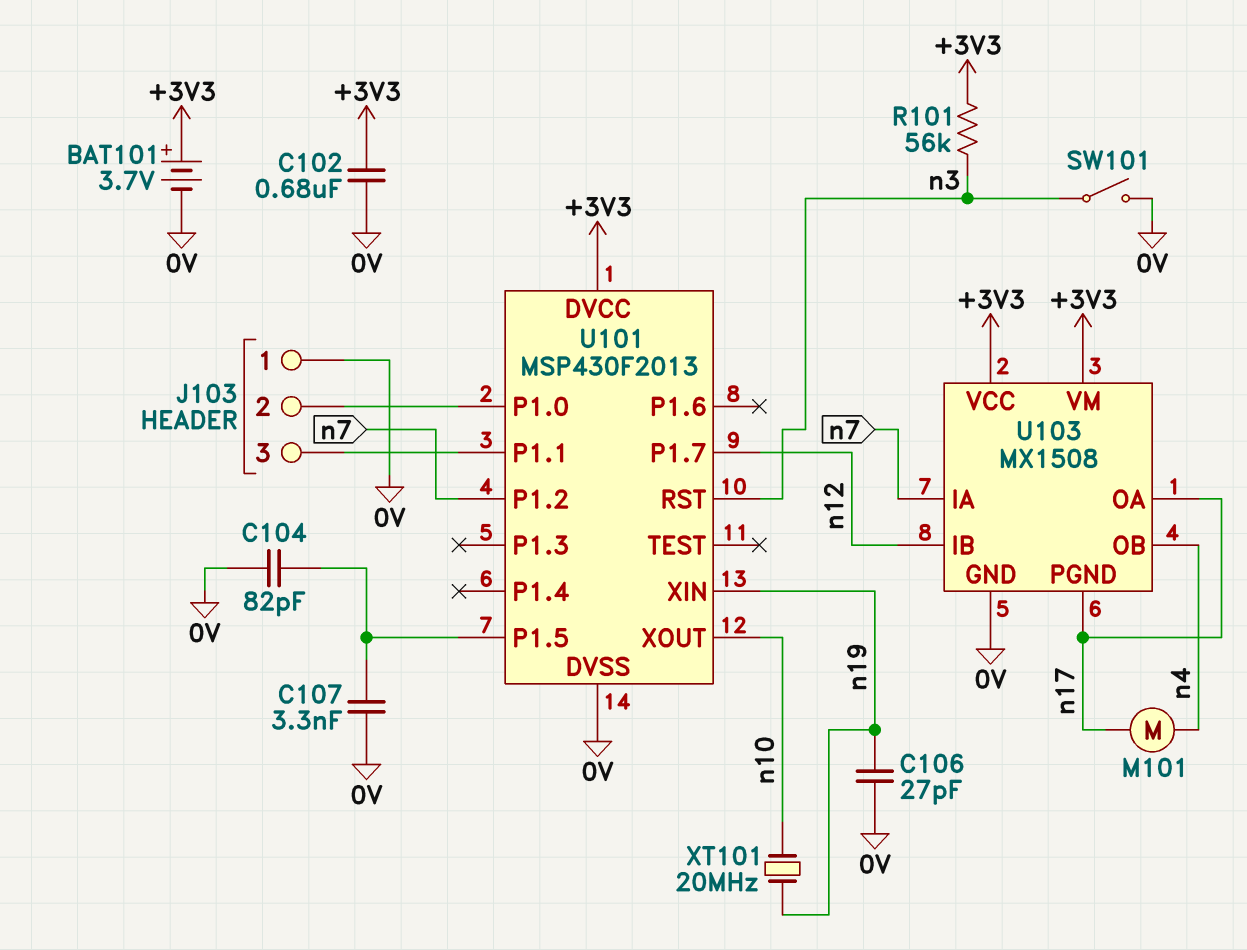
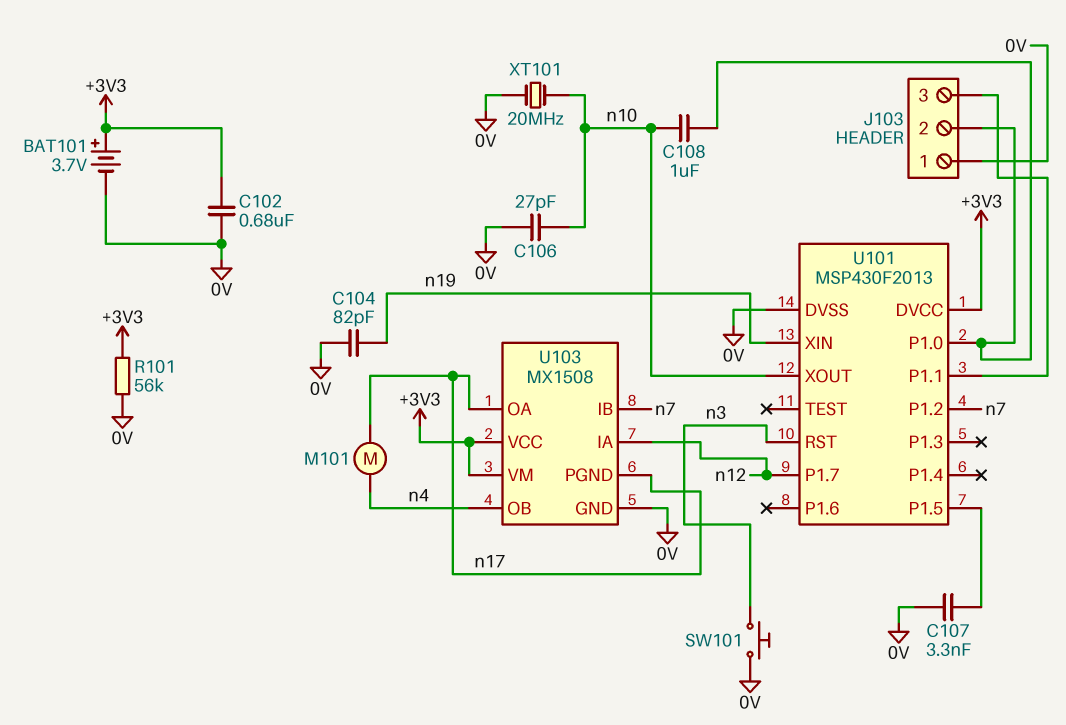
C104: 82pF (0V, U101/P1.5) -> 82pF (0V, n19)
C106: 27pF (0V, n19) -> 27pF (0V, n10)
C108: none -> 1uF (J103/2, n10)
R101: 56k (+3V3, n3) -> 56k (+3V3, 0V)
SW101: switch (0V, n3) -> button (0V, n3)
U103 pin IA: n7 -> n12
U103 pin IB: n12 -> n7
XT101: 20MHz (n10, n19) -> 20MHz (0V, n10)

ABOUT THIS EXERCISE
Write every record out again exactly as written. Pictures don't belong in the copy.

TASK RESPONSE
C104: 82pF (0V, U101/P1.5) -> 82pF (0V, n19)
C106: 27pF (0V, n19) -> 27pF (0V, n10)
C108: none -> 1uF (J103/2, n10)
R101: 56k (+3V3, n3) -> 56k (+3V3, 0V)
SW101: switch (0V, n3) -> button (0V, n3)
U103 pin IA: n7 -> n12
U103 pin IB: n12 -> n7
XT101: 20MHz (n10, n19) -> 20MHz (0V, n10)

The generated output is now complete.